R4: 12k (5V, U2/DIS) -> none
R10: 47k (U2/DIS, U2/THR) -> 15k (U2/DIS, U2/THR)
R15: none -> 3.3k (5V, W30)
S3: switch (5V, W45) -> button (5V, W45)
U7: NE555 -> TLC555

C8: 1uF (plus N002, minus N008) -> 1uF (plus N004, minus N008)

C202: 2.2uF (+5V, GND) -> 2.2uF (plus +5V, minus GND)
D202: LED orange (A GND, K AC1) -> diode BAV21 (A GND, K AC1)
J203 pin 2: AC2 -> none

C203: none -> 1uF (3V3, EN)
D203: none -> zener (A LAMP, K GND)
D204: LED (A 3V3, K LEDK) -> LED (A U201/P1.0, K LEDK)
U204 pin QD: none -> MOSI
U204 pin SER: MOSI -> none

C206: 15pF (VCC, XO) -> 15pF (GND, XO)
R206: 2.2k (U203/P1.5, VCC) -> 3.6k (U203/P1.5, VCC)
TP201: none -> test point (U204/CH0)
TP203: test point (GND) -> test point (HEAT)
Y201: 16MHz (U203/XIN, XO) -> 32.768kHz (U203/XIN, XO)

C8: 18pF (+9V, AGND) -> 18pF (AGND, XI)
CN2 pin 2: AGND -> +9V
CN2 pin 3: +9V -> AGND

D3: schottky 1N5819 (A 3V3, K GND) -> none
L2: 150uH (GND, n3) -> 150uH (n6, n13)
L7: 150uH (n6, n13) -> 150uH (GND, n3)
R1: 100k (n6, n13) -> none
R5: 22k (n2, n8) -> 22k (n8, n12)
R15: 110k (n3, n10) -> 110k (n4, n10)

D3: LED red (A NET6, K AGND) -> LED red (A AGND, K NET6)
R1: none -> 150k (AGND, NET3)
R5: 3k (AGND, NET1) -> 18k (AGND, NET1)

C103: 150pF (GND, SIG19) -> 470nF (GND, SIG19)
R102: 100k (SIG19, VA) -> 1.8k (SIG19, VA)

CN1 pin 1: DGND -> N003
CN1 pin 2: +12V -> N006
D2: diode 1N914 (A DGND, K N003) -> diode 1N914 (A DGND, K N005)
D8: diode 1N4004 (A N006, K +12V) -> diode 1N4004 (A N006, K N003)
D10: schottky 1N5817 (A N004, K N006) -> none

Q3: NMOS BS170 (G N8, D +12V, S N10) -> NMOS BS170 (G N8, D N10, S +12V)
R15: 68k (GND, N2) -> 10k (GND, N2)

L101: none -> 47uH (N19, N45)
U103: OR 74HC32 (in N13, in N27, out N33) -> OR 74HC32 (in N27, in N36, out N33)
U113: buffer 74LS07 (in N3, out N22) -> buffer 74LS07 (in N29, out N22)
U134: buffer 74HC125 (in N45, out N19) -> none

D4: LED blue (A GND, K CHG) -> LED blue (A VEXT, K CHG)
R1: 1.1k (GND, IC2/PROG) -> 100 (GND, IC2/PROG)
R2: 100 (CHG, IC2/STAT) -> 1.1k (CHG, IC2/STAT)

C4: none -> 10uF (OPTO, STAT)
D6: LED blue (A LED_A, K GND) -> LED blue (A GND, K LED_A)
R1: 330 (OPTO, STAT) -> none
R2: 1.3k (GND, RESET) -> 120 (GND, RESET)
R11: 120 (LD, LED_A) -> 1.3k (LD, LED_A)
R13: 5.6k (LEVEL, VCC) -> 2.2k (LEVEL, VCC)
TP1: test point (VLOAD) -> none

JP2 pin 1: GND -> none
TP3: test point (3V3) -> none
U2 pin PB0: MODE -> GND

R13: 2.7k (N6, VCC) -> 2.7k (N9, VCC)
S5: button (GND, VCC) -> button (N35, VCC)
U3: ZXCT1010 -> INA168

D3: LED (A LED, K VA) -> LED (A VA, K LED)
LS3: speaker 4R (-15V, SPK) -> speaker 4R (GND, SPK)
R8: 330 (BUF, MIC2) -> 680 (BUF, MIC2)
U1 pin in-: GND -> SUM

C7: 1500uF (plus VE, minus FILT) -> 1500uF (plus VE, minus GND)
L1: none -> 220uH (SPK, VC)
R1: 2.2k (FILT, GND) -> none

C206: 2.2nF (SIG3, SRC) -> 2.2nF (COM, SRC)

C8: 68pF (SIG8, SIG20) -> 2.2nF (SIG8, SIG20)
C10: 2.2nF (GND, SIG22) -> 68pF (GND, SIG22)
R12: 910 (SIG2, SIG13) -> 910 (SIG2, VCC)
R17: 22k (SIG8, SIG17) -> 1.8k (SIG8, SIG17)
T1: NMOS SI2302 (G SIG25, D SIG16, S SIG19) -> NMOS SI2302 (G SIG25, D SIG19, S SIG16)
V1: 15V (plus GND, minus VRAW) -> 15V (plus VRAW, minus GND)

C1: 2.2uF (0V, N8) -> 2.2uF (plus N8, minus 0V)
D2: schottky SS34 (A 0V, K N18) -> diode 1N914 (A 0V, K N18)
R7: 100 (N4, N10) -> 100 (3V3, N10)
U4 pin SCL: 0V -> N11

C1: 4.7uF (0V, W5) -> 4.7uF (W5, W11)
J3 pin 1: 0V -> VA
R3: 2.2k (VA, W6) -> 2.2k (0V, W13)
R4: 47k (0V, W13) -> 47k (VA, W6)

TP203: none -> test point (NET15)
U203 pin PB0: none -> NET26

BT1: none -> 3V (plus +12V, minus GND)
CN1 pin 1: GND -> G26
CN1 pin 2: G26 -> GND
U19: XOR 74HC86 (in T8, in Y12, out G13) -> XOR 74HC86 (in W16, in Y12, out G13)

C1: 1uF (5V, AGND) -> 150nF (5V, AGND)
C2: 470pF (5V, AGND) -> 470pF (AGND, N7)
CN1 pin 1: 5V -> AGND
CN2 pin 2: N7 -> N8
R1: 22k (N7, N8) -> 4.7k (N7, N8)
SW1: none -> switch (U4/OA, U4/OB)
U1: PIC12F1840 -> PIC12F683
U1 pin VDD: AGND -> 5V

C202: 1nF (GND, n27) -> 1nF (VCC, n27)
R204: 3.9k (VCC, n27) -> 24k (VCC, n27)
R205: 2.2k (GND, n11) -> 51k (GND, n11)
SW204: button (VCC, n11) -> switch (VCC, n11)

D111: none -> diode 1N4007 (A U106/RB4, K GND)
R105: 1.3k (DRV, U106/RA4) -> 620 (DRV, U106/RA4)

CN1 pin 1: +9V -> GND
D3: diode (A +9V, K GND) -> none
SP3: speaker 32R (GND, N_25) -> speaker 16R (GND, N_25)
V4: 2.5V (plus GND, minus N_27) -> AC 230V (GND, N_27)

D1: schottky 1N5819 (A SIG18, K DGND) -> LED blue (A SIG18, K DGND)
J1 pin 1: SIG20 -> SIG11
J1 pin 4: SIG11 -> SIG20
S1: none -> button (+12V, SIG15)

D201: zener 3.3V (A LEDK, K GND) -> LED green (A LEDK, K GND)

==============================

TASK TO CARRY OUT
So that no detail is lost, give every line of the data again exactly.

SOLUTION TO THIS TASK
R4: 12k (5V, U2/DIS) -> none
R10: 47k (U2/DIS, U2/THR) -> 15k (U2/DIS, U2/THR)
R15: none -> 3.3k (5V, W30)
S3: switch (5V, W45) -> button (5V, W45)
U7: NE555 -> TLC555

C8: 1uF (plus N002, minus N008) -> 1uF (plus N004, minus N008)

C202: 2.2uF (+5V, GND) -> 2.2uF (plus +5V, minus GND)
D202: LED orange (A GND, K AC1) -> diode BAV21 (A GND, K AC1)
J203 pin 2: AC2 -> none

C203: none -> 1uF (3V3, EN)
D203: none -> zener (A LAMP, K GND)
D204: LED (A 3V3, K LEDK) -> LED (A U201/P1.0, K LEDK)
U204 pin QD: none -> MOSI
U204 pin SER: MOSI -> none

C206: 15pF (VCC, XO) -> 15pF (GND, XO)
R206: 2.2k (U203/P1.5, VCC) -> 3.6k (U203/P1.5, VCC)
TP201: none -> test point (U204/CH0)
TP203: test point (GND) -> test point (HEAT)
Y201: 16MHz (U203/XIN, XO) -> 32.768kHz (U203/XIN, XO)

C8: 18pF (+9V, AGND) -> 18pF (AGND, XI)
CN2 pin 2: AGND -> +9V
CN2 pin 3: +9V -> AGND

D3: schottky 1N5819 (A 3V3, K GND) -> none
L2: 150uH (GND, n3) -> 150uH (n6, n13)
L7: 150uH (n6, n13) -> 150uH (GND, n3)
R1: 100k (n6, n13) -> none
R5: 22k (n2, n8) -> 22k (n8, n12)
R15: 110k (n3, n10) -> 110k (n4, n10)

D3: LED red (A NET6, K AGND) -> LED red (A AGND, K NET6)
R1: none -> 150k (AGND, NET3)
R5: 3k (AGND, NET1) -> 18k (AGND, NET1)

C103: 150pF (GND, SIG19) -> 470nF (GND, SIG19)
R102: 100k (SIG19, VA) -> 1.8k (SIG19, VA)

CN1 pin 1: DGND -> N003
CN1 pin 2: +12V -> N006
D2: diode 1N914 (A DGND, K N003) -> diode 1N914 (A DGND, K N005)
D8: diode 1N4004 (A N006, K +12V) -> diode 1N4004 (A N006, K N003)
D10: schottky 1N5817 (A N004, K N006) -> none

Q3: NMOS BS170 (G N8, D +12V, S N10) -> NMOS BS170 (G N8, D N10, S +12V)
R15: 68k (GND, N2) -> 10k (GND, N2)

L101: none -> 47uH (N19, N45)
U103: OR 74HC32 (in N13, in N27, out N33) -> OR 74HC32 (in N27, in N36, out N33)
U113: buffer 74LS07 (in N3, out N22) -> buffer 74LS07 (in N29, out N22)
U134: buffer 74HC125 (in N45, out N19) -> none

D4: LED blue (A GND, K CHG) -> LED blue (A VEXT, K CHG)
R1: 1.1k (GND, IC2/PROG) -> 100 (GND, IC2/PROG)
R2: 100 (CHG, IC2/STAT) -> 1.1k (CHG, IC2/STAT)

C4: none -> 10uF (OPTO, STAT)
D6: LED blue (A LED_A, K GND) -> LED blue (A GND, K LED_A)
R1: 330 (OPTO, STAT) -> none
R2: 1.3k (GND, RESET) -> 120 (GND, RESET)
R11: 120 (LD, LED_A) -> 1.3k (LD, LED_A)
R13: 5.6k (LEVEL, VCC) -> 2.2k (LEVEL, VCC)
TP1: test point (VLOAD) -> none

JP2 pin 1: GND -> none
TP3: test point (3V3) -> none
U2 pin PB0: MODE -> GND

R13: 2.7k (N6, VCC) -> 2.7k (N9, VCC)
S5: button (GND, VCC) -> button (N35, VCC)
U3: ZXCT1010 -> INA168

D3: LED (A LED, K VA) -> LED (A VA, K LED)
LS3: speaker 4R (-15V, SPK) -> speaker 4R (GND, SPK)
R8: 330 (BUF, MIC2) -> 680 (BUF, MIC2)
U1 pin in-: GND -> SUM

C7: 1500uF (plus VE, minus FILT) -> 1500uF (plus VE, minus GND)
L1: none -> 220uH (SPK, VC)
R1: 2.2k (FILT, GND) -> none

C206: 2.2nF (SIG3, SRC) -> 2.2nF (COM, SRC)

C8: 68pF (SIG8, SIG20) -> 2.2nF (SIG8, SIG20)
C10: 2.2nF (GND, SIG22) -> 68pF (GND, SIG22)
R12: 910 (SIG2, SIG13) -> 910 (SIG2, VCC)
R17: 22k (SIG8, SIG17) -> 1.8k (SIG8, SIG17)
T1: NMOS SI2302 (G SIG25, D SIG16, S SIG19) -> NMOS SI2302 (G SIG25, D SIG19, S SIG16)
V1: 15V (plus GND, minus VRAW) -> 15V (plus VRAW, minus GND)

C1: 2.2uF (0V, N8) -> 2.2uF (plus N8, minus 0V)
D2: schottky SS34 (A 0V, K N18) -> diode 1N914 (A 0V, K N18)
R7: 100 (N4, N10) -> 100 (3V3, N10)
U4 pin SCL: 0V -> N11

C1: 4.7uF (0V, W5) -> 4.7uF (W5, W11)
J3 pin 1: 0V -> VA
R3: 2.2k (VA, W6) -> 2.2k (0V, W13)
R4: 47k (0V, W13) -> 47k (VA, W6)

TP203: none -> test point (NET15)
U203 pin PB0: none -> NET26

BT1: none -> 3V (plus +12V, minus GND)
CN1 pin 1: GND -> G26
CN1 pin 2: G26 -> GND
U19: XOR 74HC86 (in T8, in Y12, out G13) -> XOR 74HC86 (in W16, in Y12, out G13)

C1: 1uF (5V, AGND) -> 150nF (5V, AGND)
C2: 470pF (5V, AGND) -> 470pF (AGND, N7)
CN1 pin 1: 5V -> AGND
CN2 pin 2: N7 -> N8
R1: 22k (N7, N8) -> 4.7k (N7, N8)
SW1: none -> switch (U4/OA, U4/OB)
U1: PIC12F1840 -> PIC12F683
U1 pin VDD: AGND -> 5V

C202: 1nF (GND, n27) -> 1nF (VCC, n27)
R204: 3.9k (VCC, n27) -> 24k (VCC, n27)
R205: 2.2k (GND, n11) -> 51k (GND, n11)
SW204: button (VCC, n11) -> switch (VCC, n11)

D111: none -> diode 1N4007 (A U106/RB4, K GND)
R105: 1.3k (DRV, U106/RA4) -> 620 (DRV, U106/RA4)

CN1 pin 1: +9V -> GND
D3: diode (A +9V, K GND) -> none
SP3: speaker 32R (GND, N_25) -> speaker 16R (GND, N_25)
V4: 2.5V (plus GND, minus N_27) -> AC 230V (GND, N_27)

D1: schottky 1N5819 (A SIG18, K DGND) -> LED blue (A SIG18, K DGND)
J1 pin 1: SIG20 -> SIG11
J1 pin 4: SIG11 -> SIG20
S1: none -> button (+12V, SIG15)

D201: zener 3.3V (A LEDK, K GND) -> LED green (A LEDK, K GND)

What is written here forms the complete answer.